Dataset excerpts:
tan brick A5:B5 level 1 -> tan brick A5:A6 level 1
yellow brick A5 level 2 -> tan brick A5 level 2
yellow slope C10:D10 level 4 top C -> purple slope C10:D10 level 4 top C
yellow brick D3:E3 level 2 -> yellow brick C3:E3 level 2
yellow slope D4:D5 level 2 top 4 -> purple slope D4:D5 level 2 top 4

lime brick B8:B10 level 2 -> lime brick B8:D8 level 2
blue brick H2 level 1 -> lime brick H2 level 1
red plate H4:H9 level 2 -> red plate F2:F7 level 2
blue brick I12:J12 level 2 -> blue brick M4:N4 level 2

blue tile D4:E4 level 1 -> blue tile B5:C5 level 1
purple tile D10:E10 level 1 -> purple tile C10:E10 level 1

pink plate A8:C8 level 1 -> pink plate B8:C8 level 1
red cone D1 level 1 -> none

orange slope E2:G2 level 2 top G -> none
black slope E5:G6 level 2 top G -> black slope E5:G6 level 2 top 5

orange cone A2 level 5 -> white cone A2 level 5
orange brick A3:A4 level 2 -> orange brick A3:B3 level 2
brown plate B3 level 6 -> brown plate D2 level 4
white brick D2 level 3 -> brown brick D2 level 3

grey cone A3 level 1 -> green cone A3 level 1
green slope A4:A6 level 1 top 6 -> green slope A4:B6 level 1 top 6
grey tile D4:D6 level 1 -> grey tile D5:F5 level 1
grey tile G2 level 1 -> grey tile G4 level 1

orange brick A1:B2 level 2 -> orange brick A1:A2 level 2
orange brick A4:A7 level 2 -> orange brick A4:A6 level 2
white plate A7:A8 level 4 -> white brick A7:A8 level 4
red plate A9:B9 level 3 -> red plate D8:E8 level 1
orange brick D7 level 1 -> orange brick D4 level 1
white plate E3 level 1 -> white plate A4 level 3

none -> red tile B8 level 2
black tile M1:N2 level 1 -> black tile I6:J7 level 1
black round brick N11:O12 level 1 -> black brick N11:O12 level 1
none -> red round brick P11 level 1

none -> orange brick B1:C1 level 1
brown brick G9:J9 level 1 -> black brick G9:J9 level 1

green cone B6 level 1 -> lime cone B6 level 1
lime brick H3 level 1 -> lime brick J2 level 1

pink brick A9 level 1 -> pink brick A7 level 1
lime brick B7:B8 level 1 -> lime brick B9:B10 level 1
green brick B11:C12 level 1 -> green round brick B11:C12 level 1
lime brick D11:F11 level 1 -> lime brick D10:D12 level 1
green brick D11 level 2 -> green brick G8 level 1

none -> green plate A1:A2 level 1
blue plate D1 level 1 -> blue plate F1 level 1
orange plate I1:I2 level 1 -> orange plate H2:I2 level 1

Task description:
Only the lines holding the word "cone" belong in the answer; copy them from the listing above.

Answer for the task:
red cone D1 level 1 -> none
orange cone A2 level 5 -> white cone A2 level 5
grey cone A3 level 1 -> green cone A3 level 1
green cone B6 level 1 -> lime cone B6 level 1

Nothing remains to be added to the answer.